What is needed:
List every line in the records that contains the string "kern", matching case exactly.

╭─ Available records

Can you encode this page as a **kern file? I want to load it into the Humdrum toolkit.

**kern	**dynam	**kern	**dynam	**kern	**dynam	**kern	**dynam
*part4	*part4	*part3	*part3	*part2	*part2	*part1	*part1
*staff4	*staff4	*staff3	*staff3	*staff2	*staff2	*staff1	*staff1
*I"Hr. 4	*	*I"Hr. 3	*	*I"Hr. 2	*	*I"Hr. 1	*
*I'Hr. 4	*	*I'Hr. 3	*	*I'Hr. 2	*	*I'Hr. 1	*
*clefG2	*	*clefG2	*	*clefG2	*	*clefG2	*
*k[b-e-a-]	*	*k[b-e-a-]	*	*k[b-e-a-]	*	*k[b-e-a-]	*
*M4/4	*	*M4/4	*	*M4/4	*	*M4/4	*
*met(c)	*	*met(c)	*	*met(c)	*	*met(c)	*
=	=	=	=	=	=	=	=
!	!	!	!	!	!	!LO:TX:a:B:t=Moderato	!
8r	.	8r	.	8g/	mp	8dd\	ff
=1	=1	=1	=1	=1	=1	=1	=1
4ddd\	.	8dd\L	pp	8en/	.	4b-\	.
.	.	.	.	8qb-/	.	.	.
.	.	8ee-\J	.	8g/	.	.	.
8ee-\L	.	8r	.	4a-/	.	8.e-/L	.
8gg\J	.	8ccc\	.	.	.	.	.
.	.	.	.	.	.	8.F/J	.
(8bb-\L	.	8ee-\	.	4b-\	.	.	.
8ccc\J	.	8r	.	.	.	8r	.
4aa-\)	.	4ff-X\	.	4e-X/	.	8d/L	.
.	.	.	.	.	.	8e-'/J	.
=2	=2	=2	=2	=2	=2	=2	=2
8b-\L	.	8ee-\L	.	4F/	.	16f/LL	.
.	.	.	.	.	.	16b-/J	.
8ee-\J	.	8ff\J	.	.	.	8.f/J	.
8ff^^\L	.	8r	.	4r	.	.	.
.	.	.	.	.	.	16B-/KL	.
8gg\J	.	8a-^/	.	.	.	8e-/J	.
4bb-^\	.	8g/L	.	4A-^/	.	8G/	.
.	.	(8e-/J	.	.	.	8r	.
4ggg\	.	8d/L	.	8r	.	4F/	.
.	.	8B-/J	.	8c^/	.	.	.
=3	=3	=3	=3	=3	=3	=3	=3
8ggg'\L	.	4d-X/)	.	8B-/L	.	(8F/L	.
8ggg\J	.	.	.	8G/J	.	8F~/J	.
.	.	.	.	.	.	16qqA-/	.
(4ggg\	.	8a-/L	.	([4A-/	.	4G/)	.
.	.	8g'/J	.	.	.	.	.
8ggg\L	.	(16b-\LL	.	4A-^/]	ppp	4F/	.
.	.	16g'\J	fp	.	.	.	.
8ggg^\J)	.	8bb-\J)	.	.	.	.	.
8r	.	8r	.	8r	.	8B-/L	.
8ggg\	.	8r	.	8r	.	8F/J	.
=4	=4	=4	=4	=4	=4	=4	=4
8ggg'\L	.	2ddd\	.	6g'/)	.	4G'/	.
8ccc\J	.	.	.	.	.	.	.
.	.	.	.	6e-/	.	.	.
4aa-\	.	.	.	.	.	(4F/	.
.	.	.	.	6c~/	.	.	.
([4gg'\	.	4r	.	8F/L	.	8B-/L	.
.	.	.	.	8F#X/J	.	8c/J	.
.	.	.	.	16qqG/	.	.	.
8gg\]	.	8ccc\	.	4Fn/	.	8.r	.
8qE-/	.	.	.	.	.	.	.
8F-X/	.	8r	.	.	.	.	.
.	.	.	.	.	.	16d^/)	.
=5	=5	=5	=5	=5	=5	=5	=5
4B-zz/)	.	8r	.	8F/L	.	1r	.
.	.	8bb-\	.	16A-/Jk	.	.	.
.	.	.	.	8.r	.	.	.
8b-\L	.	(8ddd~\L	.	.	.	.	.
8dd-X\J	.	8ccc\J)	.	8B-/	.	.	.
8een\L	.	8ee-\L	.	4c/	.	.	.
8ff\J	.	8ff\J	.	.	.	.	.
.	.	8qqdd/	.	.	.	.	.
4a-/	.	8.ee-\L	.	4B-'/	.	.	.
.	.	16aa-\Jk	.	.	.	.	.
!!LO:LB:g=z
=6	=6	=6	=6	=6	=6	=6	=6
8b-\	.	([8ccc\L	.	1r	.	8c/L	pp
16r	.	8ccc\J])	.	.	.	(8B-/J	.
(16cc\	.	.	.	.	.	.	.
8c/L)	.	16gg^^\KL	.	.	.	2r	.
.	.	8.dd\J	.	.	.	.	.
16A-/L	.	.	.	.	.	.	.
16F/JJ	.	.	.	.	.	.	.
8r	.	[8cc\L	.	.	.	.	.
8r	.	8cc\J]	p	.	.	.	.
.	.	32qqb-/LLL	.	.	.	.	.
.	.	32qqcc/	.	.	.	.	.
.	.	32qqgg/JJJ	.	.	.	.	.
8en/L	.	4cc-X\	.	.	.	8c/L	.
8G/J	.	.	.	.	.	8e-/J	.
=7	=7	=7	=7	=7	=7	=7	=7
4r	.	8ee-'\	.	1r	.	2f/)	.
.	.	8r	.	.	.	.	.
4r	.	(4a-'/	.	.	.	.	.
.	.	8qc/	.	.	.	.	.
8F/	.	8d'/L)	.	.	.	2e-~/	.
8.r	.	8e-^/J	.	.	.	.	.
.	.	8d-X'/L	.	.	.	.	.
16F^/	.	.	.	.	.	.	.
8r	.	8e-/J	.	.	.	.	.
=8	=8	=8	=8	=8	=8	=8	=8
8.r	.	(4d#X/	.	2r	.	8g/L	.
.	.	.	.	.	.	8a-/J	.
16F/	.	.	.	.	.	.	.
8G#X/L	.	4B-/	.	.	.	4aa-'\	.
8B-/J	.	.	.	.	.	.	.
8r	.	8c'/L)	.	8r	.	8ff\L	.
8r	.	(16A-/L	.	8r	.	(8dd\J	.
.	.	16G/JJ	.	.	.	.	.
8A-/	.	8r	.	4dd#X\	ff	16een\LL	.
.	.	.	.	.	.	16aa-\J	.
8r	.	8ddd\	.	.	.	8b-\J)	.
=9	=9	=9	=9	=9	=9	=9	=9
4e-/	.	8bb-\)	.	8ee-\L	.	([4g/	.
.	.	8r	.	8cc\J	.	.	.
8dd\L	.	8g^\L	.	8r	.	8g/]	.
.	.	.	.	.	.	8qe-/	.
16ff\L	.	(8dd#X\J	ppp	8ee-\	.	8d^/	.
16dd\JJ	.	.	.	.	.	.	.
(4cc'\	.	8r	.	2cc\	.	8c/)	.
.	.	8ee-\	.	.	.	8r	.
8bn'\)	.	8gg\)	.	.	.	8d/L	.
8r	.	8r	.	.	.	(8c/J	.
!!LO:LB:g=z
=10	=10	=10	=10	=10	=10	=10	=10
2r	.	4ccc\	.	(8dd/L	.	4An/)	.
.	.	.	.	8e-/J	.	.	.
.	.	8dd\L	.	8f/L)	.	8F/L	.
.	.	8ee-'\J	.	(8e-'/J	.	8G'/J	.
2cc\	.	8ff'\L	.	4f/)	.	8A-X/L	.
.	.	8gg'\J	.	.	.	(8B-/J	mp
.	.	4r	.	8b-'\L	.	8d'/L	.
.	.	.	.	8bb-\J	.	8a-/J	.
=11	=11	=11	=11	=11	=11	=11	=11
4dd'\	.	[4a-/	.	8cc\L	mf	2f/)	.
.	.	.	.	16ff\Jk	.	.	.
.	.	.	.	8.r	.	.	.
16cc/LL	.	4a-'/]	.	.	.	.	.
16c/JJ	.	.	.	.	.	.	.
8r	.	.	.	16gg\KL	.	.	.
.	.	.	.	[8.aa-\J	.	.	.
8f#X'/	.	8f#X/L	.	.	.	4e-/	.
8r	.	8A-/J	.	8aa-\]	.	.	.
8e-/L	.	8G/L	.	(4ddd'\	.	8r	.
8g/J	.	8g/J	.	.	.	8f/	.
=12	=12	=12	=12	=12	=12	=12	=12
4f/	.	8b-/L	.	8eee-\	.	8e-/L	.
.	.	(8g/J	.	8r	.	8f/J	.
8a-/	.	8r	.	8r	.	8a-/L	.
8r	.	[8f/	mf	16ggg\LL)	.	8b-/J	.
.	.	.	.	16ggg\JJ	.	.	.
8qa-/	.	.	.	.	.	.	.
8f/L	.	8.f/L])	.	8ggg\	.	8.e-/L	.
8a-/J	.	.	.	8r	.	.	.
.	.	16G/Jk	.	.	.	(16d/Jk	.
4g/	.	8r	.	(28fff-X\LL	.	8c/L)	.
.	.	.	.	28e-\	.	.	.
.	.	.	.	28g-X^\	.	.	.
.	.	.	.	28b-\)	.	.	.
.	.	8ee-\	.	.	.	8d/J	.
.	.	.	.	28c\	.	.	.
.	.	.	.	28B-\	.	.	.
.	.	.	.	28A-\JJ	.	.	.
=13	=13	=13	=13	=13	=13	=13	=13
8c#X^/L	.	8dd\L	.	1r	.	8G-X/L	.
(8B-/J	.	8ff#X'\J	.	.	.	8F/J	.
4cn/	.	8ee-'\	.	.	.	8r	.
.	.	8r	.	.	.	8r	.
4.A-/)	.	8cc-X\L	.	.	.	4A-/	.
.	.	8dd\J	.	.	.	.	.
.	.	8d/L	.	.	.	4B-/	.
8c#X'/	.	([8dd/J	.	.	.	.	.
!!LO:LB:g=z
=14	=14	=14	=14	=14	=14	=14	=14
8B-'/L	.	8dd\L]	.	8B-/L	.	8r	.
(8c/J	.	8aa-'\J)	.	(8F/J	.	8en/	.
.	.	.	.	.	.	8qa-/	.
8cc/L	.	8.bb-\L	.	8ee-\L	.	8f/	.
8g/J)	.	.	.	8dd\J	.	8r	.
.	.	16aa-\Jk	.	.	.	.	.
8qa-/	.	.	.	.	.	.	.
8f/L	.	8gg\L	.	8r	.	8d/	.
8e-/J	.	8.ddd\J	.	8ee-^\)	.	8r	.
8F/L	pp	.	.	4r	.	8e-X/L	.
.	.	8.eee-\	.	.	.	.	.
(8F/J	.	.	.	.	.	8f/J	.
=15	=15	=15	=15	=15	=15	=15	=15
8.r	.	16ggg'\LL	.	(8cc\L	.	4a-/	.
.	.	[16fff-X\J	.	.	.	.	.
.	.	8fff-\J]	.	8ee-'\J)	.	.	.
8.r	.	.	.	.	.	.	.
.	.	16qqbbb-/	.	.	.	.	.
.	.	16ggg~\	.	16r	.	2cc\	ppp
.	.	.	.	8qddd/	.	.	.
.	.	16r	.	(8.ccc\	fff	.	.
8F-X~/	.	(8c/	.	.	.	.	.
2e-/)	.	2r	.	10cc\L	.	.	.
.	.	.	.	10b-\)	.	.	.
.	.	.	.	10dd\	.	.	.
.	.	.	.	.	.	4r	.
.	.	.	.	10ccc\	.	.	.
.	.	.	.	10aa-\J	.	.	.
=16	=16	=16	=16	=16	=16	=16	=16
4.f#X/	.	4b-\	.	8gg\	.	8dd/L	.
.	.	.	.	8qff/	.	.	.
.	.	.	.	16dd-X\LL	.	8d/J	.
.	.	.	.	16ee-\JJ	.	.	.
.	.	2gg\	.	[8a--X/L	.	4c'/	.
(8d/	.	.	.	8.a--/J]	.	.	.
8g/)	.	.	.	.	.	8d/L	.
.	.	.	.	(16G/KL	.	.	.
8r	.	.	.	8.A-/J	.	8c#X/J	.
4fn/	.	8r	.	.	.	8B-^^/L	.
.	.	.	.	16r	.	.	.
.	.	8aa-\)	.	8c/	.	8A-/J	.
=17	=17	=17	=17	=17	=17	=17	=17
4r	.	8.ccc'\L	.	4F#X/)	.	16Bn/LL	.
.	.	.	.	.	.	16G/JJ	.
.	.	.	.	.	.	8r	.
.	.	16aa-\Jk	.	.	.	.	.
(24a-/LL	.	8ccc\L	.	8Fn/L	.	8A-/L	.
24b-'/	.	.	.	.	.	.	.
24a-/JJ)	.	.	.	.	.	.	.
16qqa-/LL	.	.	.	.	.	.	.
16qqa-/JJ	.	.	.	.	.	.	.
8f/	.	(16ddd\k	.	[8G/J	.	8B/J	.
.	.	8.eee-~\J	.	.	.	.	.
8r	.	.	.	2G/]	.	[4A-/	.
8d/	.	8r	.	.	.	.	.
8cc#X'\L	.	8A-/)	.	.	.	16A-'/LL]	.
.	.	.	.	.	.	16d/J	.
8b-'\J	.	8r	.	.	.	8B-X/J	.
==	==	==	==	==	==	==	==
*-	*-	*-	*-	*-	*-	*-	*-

╰─

Task answer:
Can you encode this page as a **kern file? I want to load it into the Humdrum toolkit.
**kern	**dynam	**kern	**dynam	**kern	**dynam	**kern	**dynam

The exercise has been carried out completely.